About this exercise ▸
Your task is to repeat the records exactly from the line containing "(486, 259) = (209, 261): black ball -> none" onward, through the final line.

*** Opening Data for this task ***

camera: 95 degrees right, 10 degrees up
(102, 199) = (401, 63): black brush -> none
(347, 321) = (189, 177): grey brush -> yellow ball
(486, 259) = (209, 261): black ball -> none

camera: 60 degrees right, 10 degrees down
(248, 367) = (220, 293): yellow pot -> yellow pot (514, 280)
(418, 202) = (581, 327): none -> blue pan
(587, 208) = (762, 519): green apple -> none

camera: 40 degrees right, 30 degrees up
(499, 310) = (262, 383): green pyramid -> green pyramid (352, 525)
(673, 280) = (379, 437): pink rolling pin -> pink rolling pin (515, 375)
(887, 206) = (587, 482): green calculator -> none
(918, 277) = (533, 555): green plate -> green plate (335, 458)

*** Closing Data for this task ***

Result for this exercise ▸
(486, 259) = (209, 261): black ball -> none

camera: 60 degrees right, 10 degrees down
(248, 367) = (220, 293): yellow pot -> yellow pot (514, 280)
(418, 202) = (581, 327): none -> blue pan
(587, 208) = (762, 519): green apple -> none

camera: 40 degrees right, 30 degrees up
(499, 310) = (262, 383): green pyramid -> green pyramid (352, 525)
(673, 280) = (379, 437): pink rolling pin -> pink rolling pin (515, 375)
(887, 206) = (587, 482): green calculator -> none
(918, 277) = (533, 555): green plate -> green plate (335, 458)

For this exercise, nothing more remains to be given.